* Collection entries
────

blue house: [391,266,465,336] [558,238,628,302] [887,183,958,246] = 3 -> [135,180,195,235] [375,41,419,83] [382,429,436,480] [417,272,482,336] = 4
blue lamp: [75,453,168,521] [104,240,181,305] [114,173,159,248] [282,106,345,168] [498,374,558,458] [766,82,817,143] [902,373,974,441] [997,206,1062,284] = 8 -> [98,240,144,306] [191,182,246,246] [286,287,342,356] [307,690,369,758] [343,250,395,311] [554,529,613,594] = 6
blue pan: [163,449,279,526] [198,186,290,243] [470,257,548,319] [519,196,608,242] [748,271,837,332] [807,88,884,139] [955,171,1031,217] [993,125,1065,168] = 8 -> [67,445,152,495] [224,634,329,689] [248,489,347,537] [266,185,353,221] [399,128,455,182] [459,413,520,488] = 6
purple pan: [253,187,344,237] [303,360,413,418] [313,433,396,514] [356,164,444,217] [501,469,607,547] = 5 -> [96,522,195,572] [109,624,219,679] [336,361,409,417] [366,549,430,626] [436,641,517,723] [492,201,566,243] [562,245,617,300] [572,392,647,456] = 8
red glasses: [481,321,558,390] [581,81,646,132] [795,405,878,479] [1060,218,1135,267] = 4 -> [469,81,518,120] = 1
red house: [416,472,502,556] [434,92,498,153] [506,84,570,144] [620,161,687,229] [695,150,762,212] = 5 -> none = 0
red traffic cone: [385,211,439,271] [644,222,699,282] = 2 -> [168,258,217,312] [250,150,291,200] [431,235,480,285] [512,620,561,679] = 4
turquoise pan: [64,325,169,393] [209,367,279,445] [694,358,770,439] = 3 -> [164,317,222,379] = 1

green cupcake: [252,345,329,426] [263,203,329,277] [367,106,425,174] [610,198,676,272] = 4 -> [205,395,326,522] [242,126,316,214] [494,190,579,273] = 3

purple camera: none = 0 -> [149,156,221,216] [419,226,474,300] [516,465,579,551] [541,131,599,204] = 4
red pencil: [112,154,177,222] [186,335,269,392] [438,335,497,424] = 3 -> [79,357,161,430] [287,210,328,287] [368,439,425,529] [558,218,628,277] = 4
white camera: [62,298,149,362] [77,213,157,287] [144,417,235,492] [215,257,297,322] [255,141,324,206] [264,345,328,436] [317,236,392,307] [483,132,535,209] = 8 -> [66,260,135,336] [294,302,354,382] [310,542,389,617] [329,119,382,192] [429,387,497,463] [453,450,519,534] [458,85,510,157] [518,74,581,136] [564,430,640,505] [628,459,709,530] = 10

────

* Exercise
Stop after the line containing "green cupcake: [252,345,329,426]": print exactly the lines from the start of the entries above up to it, that line included.

* Response to the exercise
blue house: [391,266,465,336] [558,238,628,302] [887,183,958,246] = 3 -> [135,180,195,235] [375,41,419,83] [382,429,436,480] [417,272,482,336] = 4
blue lamp: [75,453,168,521] [104,240,181,305] [114,173,159,248] [282,106,345,168] [498,374,558,458] [766,82,817,143] [902,373,974,441] [997,206,1062,284] = 8 -> [98,240,144,306] [191,182,246,246] [286,287,342,356] [307,690,369,758] [343,250,395,311] [554,529,613,594] = 6
blue pan: [163,449,279,526] [198,186,290,243] [470,257,548,319] [519,196,608,242] [748,271,837,332] [807,88,884,139] [955,171,1031,217] [993,125,1065,168] = 8 -> [67,445,152,495] [224,634,329,689] [248,489,347,537] [266,185,353,221] [399,128,455,182] [459,413,520,488] = 6
purple pan: [253,187,344,237] [303,360,413,418] [313,433,396,514] [356,164,444,217] [501,469,607,547] = 5 -> [96,522,195,572] [109,624,219,679] [336,361,409,417] [366,549,430,626] [436,641,517,723] [492,201,566,243] [562,245,617,300] [572,392,647,456] = 8
red glasses: [481,321,558,390] [581,81,646,132] [795,405,878,479] [1060,218,1135,267] = 4 -> [469,81,518,120] = 1
red house: [416,472,502,556] [434,92,498,153] [506,84,570,144] [620,161,687,229] [695,150,762,212] = 5 -> none = 0
red traffic cone: [385,211,439,271] [644,222,699,282] = 2 -> [168,258,217,312] [250,150,291,200] [431,235,480,285] [512,620,561,679] = 4
turquoise pan: [64,325,169,393] [209,367,279,445] [694,358,770,439] = 3 -> [164,317,222,379] = 1

green cupcake: [252,345,329,426] [263,203,329,277] [367,106,425,174] [610,198,676,272] = 4 -> [205,395,326,522] [242,126,316,214] [494,190,579,273] = 3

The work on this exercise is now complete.